▶ [DATA UNDER STUDY]
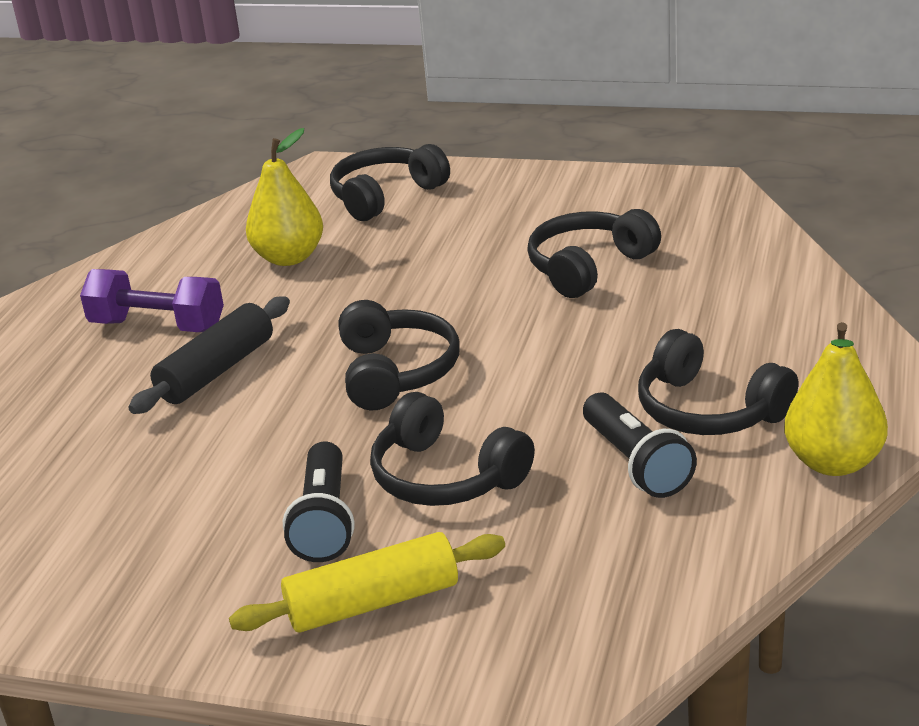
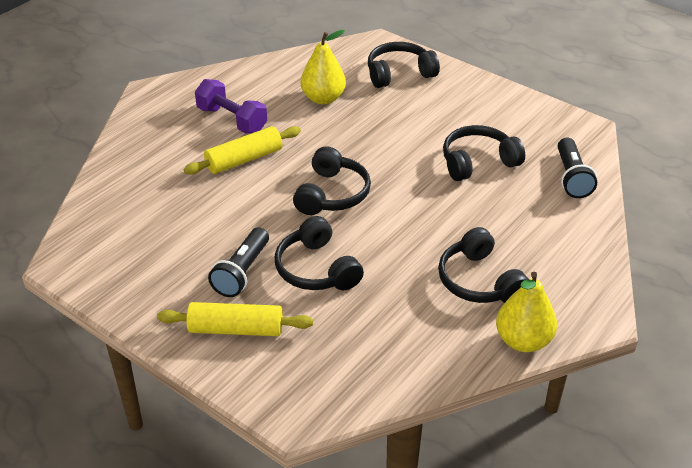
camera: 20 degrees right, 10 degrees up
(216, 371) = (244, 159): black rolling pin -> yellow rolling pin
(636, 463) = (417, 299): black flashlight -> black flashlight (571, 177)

==

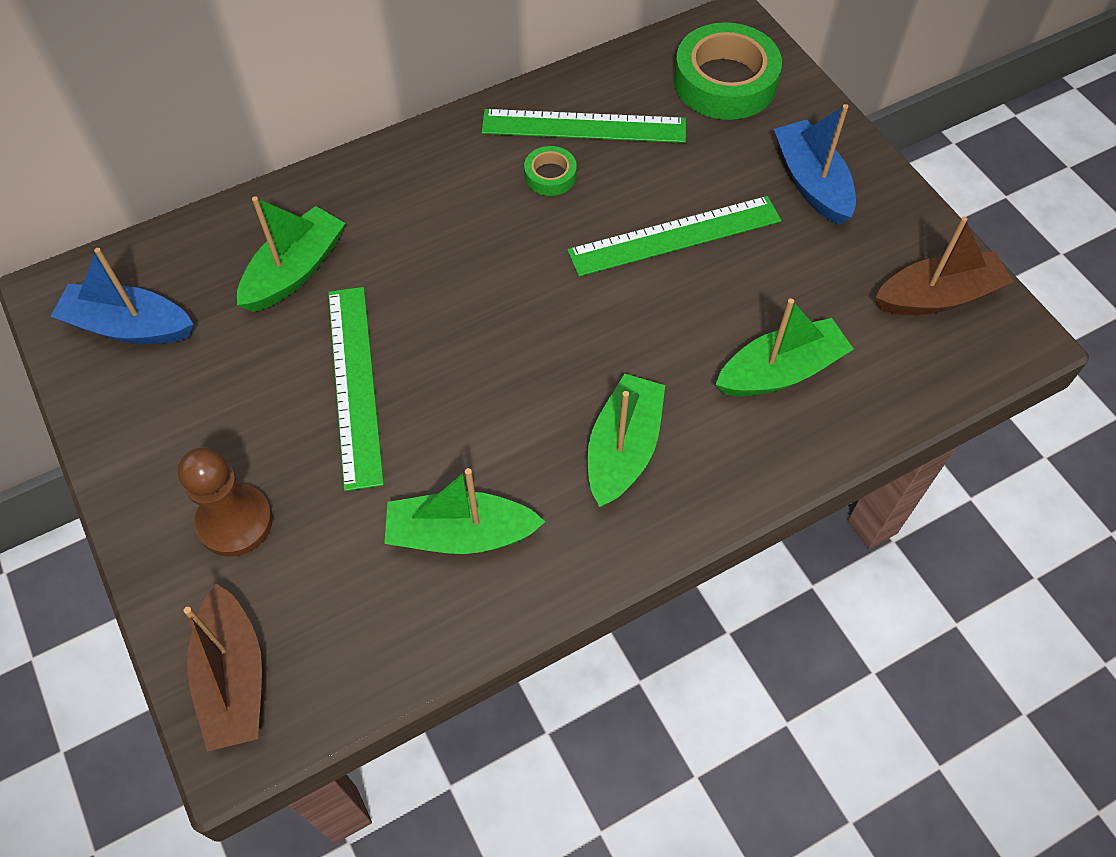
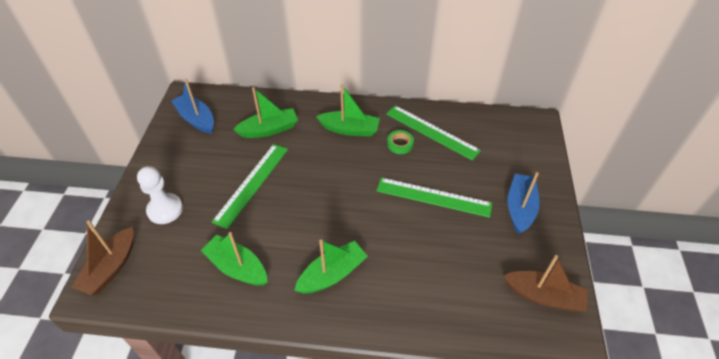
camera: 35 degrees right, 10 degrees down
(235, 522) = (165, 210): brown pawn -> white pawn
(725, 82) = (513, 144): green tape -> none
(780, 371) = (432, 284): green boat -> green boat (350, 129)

▶ [TASK TO COMPLETE]
Whenever a line in the records above contains the string "right", copy that line.

▶ [SOLUTION TO THIS EXERCISE]
camera: 20 degrees right, 10 degrees up
camera: 35 degrees right, 10 degrees down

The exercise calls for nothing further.